• TASK DESCRIPTION
Print the listing as it stands, omitting all images.
****
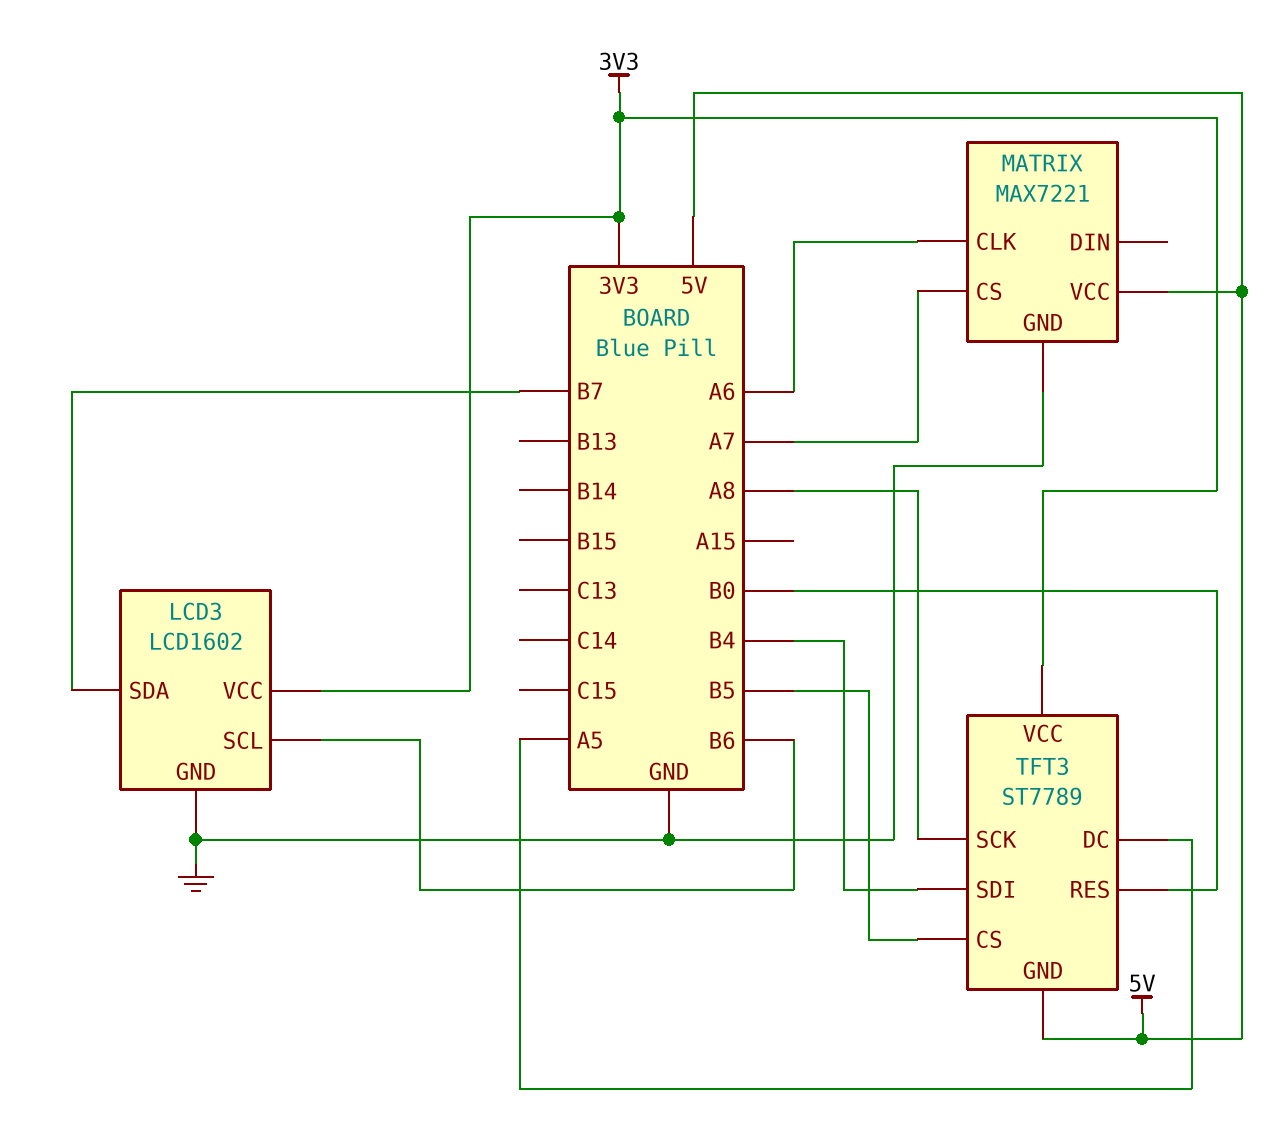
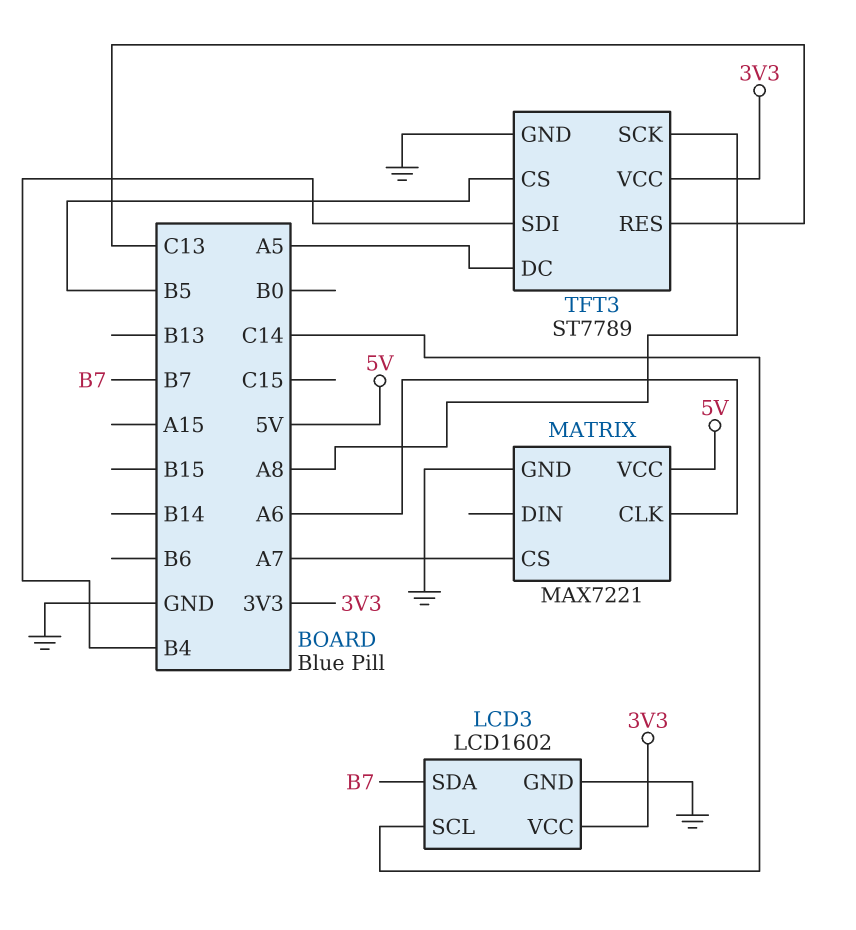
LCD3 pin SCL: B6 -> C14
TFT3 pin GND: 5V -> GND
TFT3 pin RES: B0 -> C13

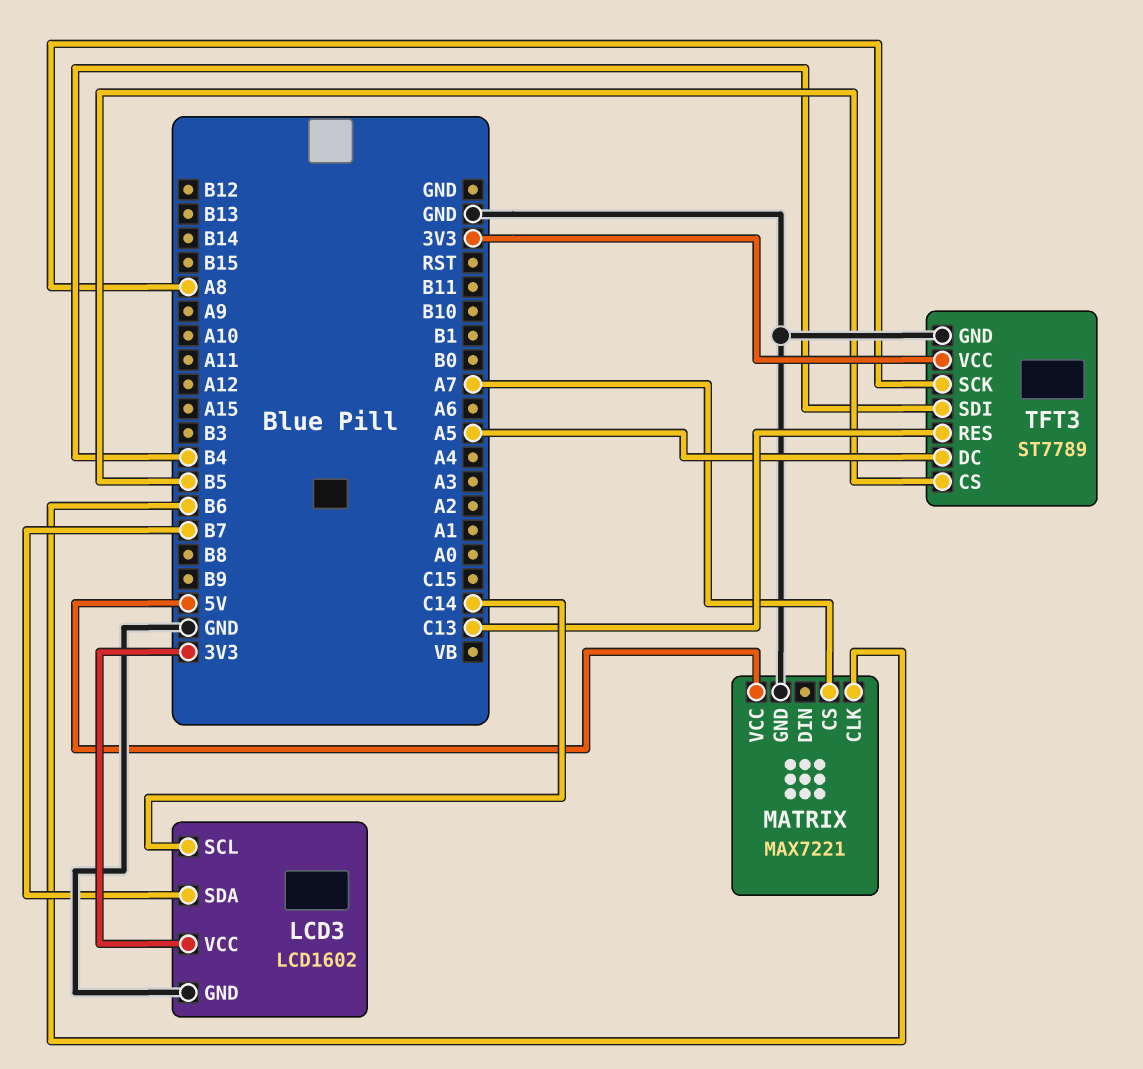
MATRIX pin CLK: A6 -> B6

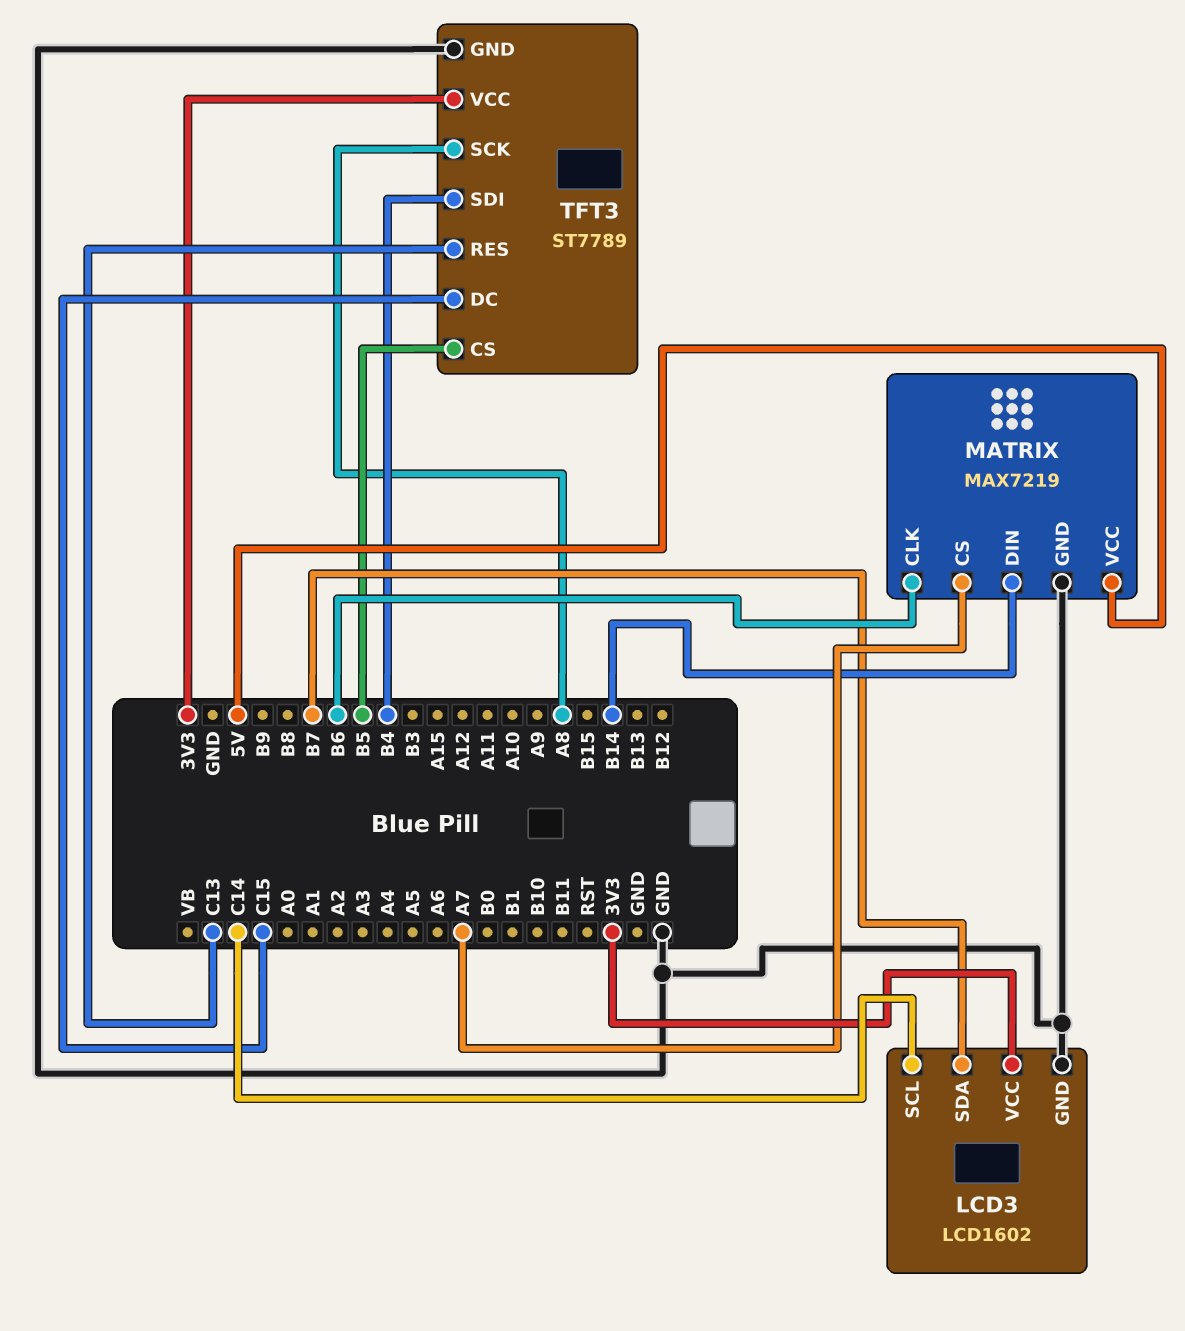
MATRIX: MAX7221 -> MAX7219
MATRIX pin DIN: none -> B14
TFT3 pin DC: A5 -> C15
****
• SOLUTION FOR THIS TASK
LCD3 pin SCL: B6 -> C14
TFT3 pin GND: 5V -> GND
TFT3 pin RES: B0 -> C13

MATRIX pin CLK: A6 -> B6

MATRIX: MAX7221 -> MAX7219
MATRIX pin DIN: none -> B14
TFT3 pin DC: A5 -> C15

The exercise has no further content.